What you should do: Show each line of the records that contains the string "kern", copying the whole line. Case counts.

=======

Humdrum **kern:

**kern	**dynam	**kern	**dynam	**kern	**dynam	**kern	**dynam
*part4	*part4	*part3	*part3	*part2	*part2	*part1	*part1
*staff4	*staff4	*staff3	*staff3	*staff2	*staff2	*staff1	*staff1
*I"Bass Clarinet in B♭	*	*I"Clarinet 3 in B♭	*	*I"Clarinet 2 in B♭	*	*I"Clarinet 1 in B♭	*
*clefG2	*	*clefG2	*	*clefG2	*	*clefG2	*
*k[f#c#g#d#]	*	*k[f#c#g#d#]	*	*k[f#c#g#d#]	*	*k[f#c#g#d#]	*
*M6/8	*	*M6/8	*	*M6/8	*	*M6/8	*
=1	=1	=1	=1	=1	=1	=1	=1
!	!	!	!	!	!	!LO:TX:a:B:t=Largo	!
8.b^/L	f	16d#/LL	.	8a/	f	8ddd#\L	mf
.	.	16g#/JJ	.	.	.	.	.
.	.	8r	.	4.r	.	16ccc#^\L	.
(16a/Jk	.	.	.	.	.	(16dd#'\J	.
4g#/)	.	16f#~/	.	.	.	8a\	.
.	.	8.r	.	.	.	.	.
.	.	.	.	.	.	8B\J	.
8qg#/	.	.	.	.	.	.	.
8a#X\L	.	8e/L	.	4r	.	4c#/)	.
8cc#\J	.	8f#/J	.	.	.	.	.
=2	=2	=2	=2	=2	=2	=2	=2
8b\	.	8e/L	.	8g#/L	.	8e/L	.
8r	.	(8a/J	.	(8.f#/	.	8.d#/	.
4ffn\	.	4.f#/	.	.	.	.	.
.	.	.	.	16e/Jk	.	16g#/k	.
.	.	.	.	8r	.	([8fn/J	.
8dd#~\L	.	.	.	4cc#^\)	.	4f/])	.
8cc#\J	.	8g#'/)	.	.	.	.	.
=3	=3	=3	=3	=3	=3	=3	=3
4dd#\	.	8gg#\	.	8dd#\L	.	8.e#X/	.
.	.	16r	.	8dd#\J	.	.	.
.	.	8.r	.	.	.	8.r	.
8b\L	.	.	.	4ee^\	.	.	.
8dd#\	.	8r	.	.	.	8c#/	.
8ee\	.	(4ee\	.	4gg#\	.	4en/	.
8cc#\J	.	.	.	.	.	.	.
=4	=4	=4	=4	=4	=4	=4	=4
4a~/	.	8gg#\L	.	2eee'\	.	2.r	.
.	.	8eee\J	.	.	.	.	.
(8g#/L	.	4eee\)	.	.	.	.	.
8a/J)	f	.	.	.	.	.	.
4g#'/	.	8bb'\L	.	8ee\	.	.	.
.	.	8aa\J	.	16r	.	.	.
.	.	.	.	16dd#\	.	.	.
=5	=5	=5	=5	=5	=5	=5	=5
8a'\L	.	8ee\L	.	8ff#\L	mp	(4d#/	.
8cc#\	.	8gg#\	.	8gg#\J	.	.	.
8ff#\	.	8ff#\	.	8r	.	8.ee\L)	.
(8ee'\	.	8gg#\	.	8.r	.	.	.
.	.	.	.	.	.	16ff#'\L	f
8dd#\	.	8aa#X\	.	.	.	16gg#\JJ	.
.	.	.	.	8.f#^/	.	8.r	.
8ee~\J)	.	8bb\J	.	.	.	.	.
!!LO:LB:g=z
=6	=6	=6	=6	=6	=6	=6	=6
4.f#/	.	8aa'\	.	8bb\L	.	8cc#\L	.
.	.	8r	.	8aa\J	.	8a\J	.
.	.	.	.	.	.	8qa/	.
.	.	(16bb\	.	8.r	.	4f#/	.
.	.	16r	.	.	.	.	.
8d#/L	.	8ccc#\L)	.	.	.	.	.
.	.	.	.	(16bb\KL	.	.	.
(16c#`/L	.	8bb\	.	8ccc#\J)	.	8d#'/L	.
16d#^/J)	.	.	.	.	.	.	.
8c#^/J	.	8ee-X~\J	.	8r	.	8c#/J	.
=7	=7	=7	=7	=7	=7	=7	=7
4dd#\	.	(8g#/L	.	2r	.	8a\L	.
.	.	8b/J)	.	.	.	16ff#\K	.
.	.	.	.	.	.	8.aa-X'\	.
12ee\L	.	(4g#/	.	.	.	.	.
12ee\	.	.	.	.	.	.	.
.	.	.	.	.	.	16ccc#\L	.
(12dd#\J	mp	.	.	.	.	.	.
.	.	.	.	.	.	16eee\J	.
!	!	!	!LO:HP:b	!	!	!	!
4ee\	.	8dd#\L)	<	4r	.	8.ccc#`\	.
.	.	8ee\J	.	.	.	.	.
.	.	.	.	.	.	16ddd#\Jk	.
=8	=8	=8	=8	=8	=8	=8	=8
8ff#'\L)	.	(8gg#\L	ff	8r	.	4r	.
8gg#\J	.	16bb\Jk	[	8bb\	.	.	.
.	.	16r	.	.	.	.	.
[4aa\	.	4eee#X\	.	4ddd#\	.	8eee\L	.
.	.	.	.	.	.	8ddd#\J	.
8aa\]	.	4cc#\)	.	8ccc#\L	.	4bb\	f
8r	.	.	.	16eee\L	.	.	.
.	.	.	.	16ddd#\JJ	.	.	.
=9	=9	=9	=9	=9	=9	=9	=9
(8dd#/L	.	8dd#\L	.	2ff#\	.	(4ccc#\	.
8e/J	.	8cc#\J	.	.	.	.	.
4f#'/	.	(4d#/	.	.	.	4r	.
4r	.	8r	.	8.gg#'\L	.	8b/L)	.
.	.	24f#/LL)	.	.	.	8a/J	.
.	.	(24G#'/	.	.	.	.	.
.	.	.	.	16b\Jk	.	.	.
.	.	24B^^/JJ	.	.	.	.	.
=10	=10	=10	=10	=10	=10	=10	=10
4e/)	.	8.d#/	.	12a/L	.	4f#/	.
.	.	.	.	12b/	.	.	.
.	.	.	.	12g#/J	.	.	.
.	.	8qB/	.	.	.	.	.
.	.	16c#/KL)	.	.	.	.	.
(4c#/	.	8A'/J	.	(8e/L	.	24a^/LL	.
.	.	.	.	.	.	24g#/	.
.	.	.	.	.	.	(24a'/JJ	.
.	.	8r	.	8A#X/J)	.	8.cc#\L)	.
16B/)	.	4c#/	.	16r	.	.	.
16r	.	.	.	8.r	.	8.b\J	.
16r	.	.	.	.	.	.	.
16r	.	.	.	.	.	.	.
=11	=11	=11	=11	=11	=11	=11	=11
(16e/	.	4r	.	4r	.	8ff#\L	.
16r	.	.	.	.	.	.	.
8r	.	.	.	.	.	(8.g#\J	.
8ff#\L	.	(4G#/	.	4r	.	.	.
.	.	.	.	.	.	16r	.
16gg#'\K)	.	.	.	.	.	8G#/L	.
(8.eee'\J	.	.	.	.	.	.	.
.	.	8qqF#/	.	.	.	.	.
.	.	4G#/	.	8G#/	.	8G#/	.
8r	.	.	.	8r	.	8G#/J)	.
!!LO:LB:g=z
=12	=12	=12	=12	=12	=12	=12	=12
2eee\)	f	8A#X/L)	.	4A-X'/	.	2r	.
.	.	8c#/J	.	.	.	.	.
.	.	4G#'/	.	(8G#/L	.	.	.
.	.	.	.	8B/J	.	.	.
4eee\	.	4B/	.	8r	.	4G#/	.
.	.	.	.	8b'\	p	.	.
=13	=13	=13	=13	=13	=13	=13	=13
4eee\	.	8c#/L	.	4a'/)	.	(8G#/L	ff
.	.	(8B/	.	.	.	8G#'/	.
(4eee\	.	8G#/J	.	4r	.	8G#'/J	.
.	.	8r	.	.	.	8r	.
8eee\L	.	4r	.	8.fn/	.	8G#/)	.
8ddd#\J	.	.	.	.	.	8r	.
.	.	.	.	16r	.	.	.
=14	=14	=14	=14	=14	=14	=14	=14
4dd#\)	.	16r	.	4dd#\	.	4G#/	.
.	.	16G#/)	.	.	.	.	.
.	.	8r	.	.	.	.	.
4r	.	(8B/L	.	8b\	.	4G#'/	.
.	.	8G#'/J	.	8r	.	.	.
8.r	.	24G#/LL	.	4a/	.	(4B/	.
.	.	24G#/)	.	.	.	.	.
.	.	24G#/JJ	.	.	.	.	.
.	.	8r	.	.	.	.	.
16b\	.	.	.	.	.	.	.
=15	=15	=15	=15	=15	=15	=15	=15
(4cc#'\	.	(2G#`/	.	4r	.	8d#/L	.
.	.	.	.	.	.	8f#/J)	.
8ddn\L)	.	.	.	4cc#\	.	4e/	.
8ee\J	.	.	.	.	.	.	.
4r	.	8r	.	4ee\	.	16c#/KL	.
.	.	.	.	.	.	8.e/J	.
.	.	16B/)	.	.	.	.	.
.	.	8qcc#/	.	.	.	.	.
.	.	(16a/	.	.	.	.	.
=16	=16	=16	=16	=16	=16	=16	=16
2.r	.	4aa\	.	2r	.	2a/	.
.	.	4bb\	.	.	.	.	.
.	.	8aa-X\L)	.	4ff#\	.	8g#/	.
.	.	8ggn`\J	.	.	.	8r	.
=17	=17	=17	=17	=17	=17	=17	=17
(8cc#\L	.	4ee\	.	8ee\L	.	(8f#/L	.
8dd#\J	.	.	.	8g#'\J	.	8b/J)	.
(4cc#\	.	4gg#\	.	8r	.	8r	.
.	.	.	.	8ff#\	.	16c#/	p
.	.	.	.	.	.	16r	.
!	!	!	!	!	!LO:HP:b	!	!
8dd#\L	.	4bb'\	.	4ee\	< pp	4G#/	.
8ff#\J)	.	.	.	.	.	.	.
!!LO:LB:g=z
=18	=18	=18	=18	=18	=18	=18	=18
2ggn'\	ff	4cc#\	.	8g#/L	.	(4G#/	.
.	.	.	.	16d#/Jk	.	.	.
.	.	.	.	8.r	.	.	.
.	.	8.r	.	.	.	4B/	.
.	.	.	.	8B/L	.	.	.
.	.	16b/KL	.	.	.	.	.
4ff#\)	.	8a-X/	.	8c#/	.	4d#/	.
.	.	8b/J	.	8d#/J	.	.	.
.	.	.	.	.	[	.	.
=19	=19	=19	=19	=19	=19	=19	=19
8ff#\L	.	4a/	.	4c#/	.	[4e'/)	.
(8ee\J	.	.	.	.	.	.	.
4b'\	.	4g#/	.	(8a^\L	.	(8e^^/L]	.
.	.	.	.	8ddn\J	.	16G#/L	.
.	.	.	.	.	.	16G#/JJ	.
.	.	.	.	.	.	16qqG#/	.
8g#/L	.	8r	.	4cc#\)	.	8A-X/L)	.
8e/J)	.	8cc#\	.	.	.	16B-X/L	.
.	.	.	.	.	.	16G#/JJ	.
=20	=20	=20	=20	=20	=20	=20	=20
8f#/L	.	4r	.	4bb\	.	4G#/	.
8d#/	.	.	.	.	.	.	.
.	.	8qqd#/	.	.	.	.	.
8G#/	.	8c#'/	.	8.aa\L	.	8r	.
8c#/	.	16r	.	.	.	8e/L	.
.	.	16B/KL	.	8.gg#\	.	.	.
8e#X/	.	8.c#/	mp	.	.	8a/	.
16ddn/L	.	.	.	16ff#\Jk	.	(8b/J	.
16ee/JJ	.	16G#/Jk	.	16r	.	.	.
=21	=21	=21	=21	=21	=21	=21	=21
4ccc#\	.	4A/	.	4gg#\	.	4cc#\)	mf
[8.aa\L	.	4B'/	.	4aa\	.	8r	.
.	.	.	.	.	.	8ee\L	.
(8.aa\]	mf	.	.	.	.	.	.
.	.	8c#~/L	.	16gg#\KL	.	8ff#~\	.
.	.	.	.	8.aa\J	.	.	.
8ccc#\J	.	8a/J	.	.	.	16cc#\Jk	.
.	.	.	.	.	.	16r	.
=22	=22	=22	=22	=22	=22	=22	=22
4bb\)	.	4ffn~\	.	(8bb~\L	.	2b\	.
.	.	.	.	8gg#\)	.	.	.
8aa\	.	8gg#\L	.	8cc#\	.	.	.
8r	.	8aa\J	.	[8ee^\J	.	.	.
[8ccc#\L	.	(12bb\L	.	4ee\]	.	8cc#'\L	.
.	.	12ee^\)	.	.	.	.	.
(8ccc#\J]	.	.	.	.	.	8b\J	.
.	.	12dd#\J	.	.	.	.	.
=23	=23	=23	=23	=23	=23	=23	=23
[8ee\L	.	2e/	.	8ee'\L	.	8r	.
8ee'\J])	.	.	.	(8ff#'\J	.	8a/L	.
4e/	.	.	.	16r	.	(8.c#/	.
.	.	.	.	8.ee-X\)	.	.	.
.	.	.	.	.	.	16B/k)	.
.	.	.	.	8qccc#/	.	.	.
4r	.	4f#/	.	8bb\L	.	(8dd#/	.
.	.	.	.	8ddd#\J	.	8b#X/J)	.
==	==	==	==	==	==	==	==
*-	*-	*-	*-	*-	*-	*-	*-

=======

Written solution:
Humdrum **kern:
**kern	**dynam	**kern	**dynam	**kern	**dynam	**kern	**dynam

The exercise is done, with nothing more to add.